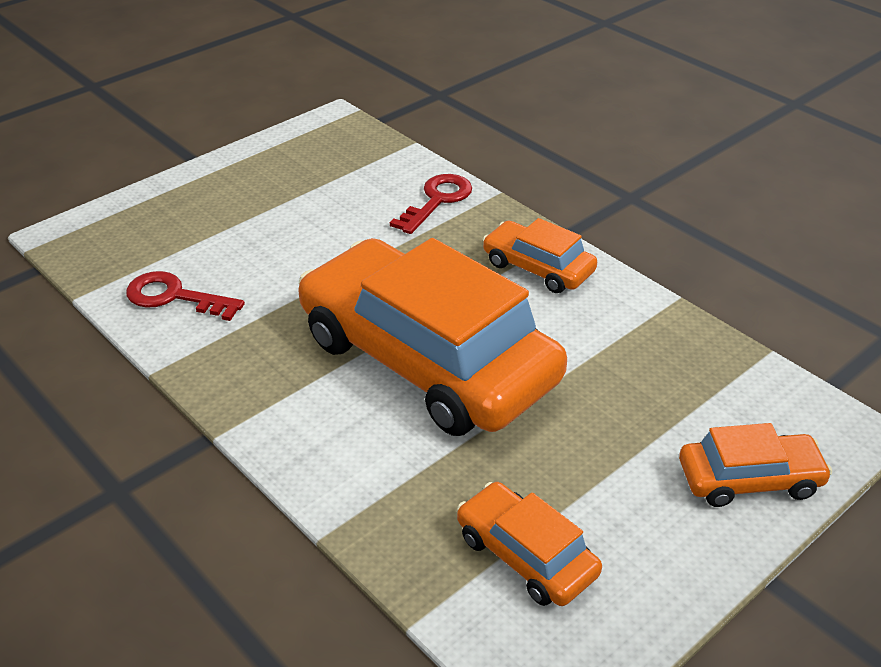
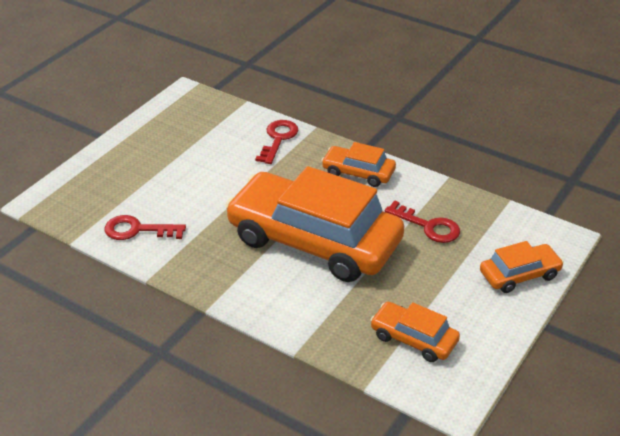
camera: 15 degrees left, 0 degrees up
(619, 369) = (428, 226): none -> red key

* * *

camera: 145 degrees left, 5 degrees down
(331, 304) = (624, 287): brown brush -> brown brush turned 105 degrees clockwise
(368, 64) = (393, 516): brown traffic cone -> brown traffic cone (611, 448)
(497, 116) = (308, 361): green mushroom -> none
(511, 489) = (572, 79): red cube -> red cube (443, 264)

* * *

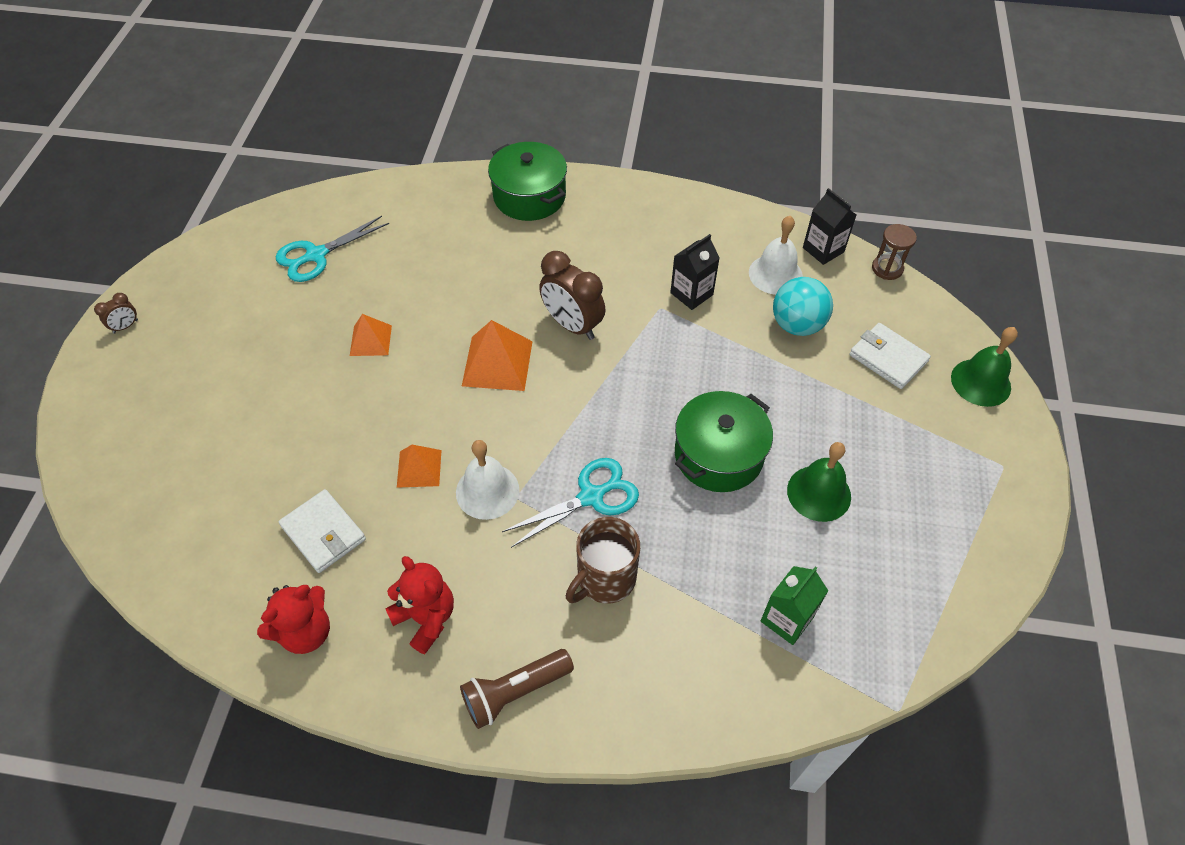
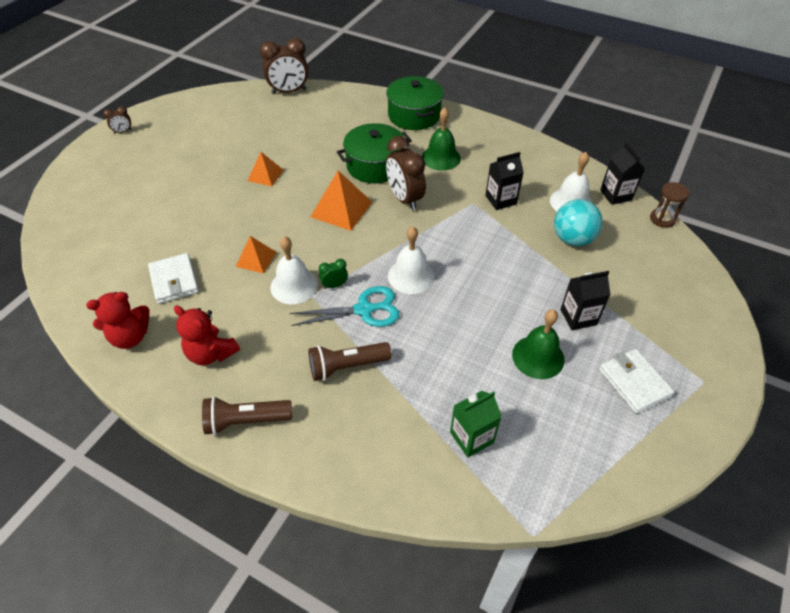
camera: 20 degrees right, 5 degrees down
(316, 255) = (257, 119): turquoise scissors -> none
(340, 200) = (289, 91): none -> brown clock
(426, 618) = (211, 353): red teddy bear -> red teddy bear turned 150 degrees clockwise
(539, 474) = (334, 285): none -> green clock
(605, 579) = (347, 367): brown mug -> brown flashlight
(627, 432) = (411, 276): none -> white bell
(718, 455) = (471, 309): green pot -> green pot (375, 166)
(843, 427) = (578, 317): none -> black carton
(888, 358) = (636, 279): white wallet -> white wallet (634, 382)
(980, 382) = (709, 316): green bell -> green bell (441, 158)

* * *

#### [EXERCISE BRIEF]
For the word "none", please count the lines in the data where it appears and respond with the number only.

#### [TASK ANSWER]
7